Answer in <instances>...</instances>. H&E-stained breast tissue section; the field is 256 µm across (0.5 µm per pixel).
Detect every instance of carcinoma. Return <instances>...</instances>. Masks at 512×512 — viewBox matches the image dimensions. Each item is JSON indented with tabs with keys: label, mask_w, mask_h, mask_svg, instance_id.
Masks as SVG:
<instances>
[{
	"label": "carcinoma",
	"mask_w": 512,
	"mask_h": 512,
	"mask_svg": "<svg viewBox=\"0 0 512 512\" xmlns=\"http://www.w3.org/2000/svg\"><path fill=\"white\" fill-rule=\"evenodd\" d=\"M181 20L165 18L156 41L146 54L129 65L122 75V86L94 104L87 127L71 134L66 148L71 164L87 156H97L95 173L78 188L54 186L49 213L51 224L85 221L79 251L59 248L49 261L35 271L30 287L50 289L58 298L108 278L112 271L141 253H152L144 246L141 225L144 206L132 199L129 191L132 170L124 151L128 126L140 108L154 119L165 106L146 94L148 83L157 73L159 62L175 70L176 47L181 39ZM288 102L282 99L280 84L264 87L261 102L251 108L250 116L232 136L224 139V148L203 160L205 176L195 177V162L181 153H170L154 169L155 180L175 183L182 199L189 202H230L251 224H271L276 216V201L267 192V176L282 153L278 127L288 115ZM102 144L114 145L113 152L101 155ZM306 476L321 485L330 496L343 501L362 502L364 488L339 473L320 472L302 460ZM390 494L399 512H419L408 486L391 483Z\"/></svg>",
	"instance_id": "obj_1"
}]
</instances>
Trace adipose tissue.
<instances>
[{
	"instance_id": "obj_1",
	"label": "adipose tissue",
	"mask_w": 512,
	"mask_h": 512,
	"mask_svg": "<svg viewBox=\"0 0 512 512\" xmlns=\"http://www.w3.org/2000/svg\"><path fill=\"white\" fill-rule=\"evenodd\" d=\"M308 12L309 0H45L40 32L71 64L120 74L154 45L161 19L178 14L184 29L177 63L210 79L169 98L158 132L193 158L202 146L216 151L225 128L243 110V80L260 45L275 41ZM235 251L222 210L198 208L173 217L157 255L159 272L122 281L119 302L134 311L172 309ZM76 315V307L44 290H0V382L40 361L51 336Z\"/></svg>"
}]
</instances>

REQUIRED TASK:
Reproduce each entry word for word.

ANSWER FOR THIS EXERCISE:
Answer in <instances>...</instances>. H&E-stained breast tissue section; the field is 256 µm across (0.5 µm per pixel).
Detect every instance of carcinoma. Return <instances>...</instances>. Masks at 512×512 — viewBox matches the image dimensions. Each item is JSON indented with tabs with keys: label, mask_w, mask_h, mask_svg, instance_id.
Masks as SVG:
<instances>
[{
	"label": "carcinoma",
	"mask_w": 512,
	"mask_h": 512,
	"mask_svg": "<svg viewBox=\"0 0 512 512\" xmlns=\"http://www.w3.org/2000/svg\"><path fill=\"white\" fill-rule=\"evenodd\" d=\"M181 20L165 18L156 41L146 54L129 65L122 75V86L94 104L87 127L71 134L66 148L71 164L87 156H97L95 173L78 188L54 186L49 213L51 224L85 221L79 251L59 248L49 261L35 271L30 287L50 289L58 298L108 278L112 271L141 253H152L144 246L141 225L144 206L132 199L129 191L132 170L124 151L128 126L140 108L154 119L165 106L146 94L148 83L157 73L159 62L175 70L176 47L181 39ZM288 102L282 99L280 84L264 87L261 102L251 108L250 116L232 136L224 139V148L203 160L205 176L195 177V162L181 153H170L154 169L155 180L175 183L182 199L189 202H230L251 224H271L276 216V201L267 192V176L282 153L278 127L288 115ZM102 144L114 145L113 152L101 155ZM306 476L321 485L330 496L343 501L362 502L364 488L339 473L320 472L302 460ZM390 494L399 512H419L408 486L391 483Z\"/></svg>",
	"instance_id": "obj_1"
}]
</instances>
Trace adipose tissue.
<instances>
[{
	"instance_id": "obj_1",
	"label": "adipose tissue",
	"mask_w": 512,
	"mask_h": 512,
	"mask_svg": "<svg viewBox=\"0 0 512 512\" xmlns=\"http://www.w3.org/2000/svg\"><path fill=\"white\" fill-rule=\"evenodd\" d=\"M308 12L309 0H45L40 32L71 64L120 74L154 45L161 19L178 14L184 29L177 63L210 79L169 98L158 132L193 158L202 146L216 151L225 128L243 110V80L260 45L275 41ZM235 251L222 210L198 208L173 217L157 255L159 272L122 281L119 302L134 311L172 309ZM76 315V307L44 290H0V382L40 361L51 336Z\"/></svg>"
}]
</instances>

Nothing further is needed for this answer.